• **What is needed**
All lines from the one containing "rotated: pure white" through the final line of the material below must appear exactly as they are, with nothing else.

Listed entries START

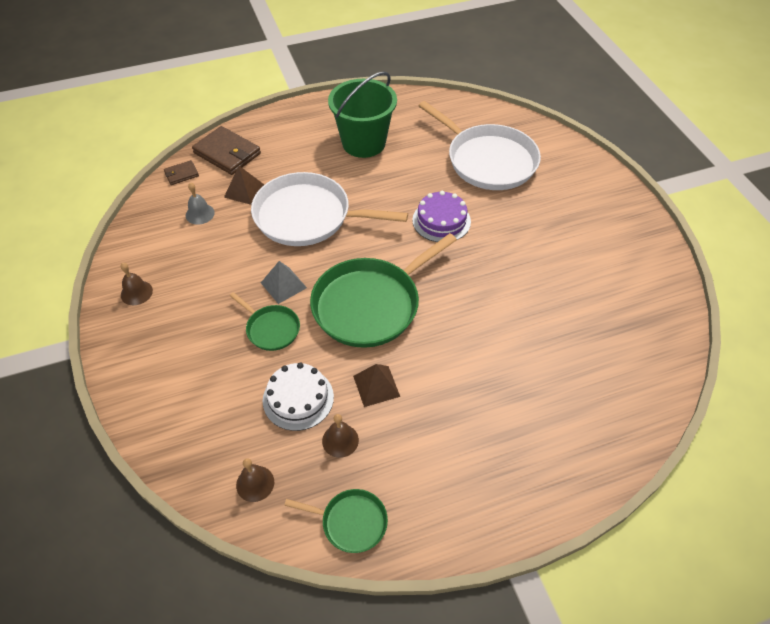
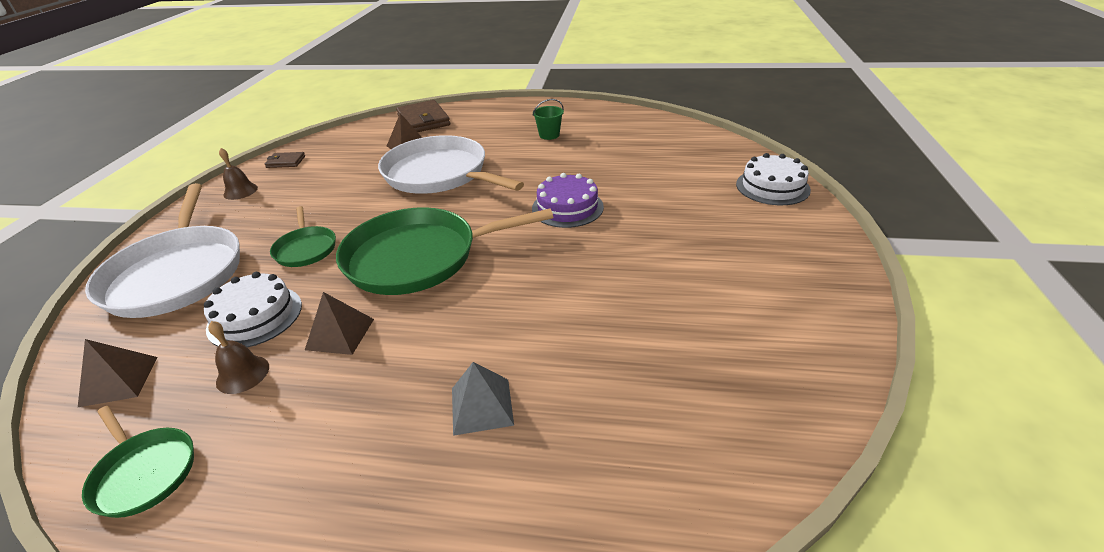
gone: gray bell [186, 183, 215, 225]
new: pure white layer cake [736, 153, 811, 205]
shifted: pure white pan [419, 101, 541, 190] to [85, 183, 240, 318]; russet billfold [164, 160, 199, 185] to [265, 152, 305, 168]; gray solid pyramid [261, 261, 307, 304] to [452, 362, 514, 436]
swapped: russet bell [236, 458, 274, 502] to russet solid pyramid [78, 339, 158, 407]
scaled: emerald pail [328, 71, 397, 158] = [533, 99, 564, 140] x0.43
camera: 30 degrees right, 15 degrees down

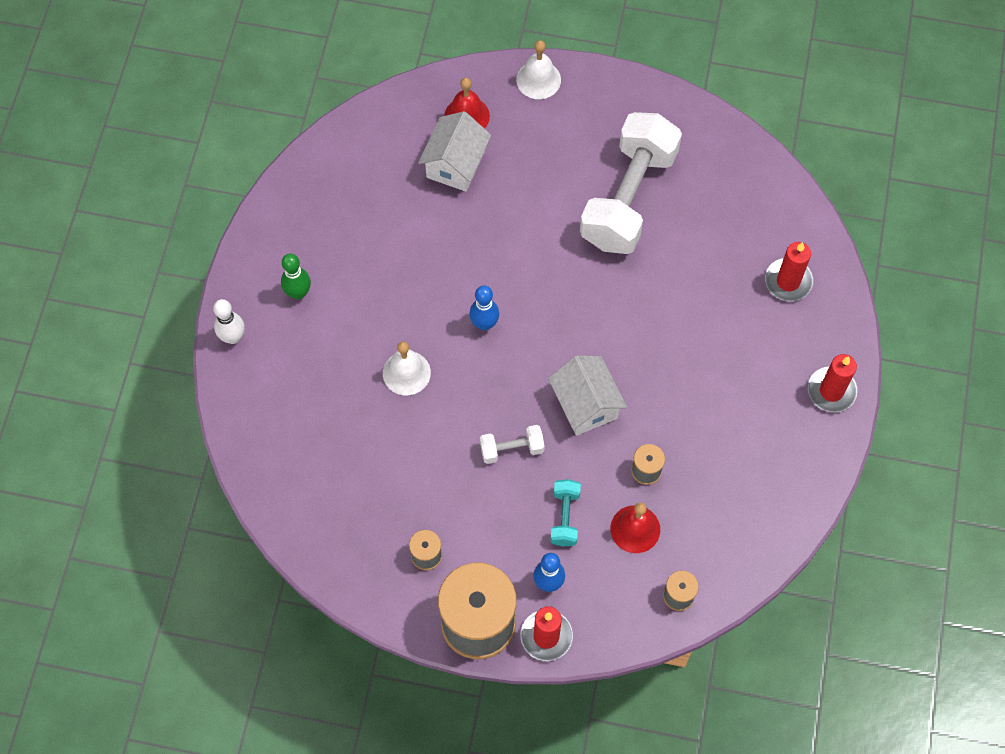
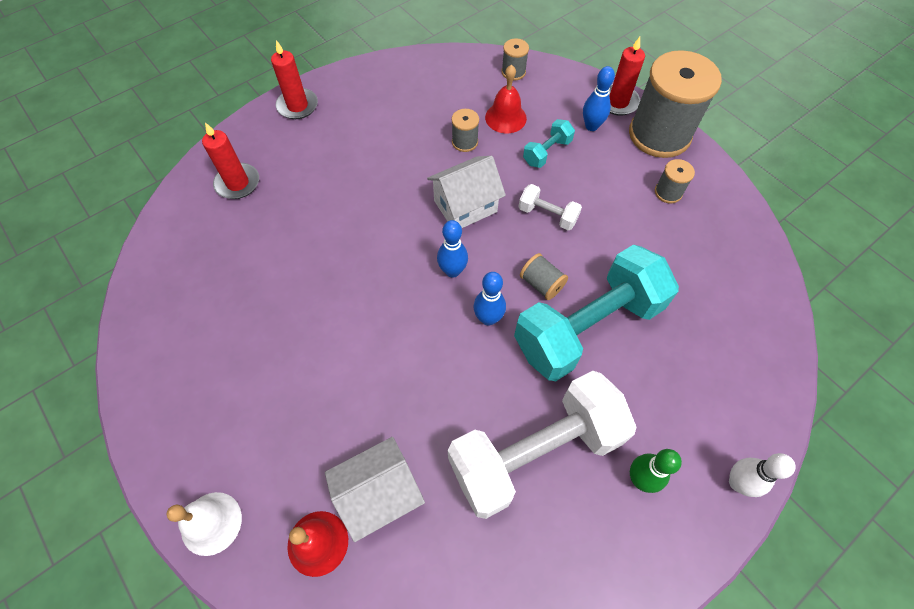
new: cobalt tenpin [437, 220, 468, 278]; gray bobbin [520, 253, 568, 300]
shifted: pure white free weight [580, 112, 682, 254] to [448, 371, 637, 519]
swapped: pure white bell [383, 341, 431, 395] to teal free weight [514, 245, 679, 381]
rotated: pure white house [548, 355, 627, 436] = [427, 156, 506, 228] 45 degrees clockwise
camera: 140 degrees left, 5 degrees down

Listed entries END

• **Answer section**
rotated: pure white house [548, 355, 627, 436] = [427, 156, 506, 228] 45 degrees clockwise
camera: 140 degrees left, 5 degrees down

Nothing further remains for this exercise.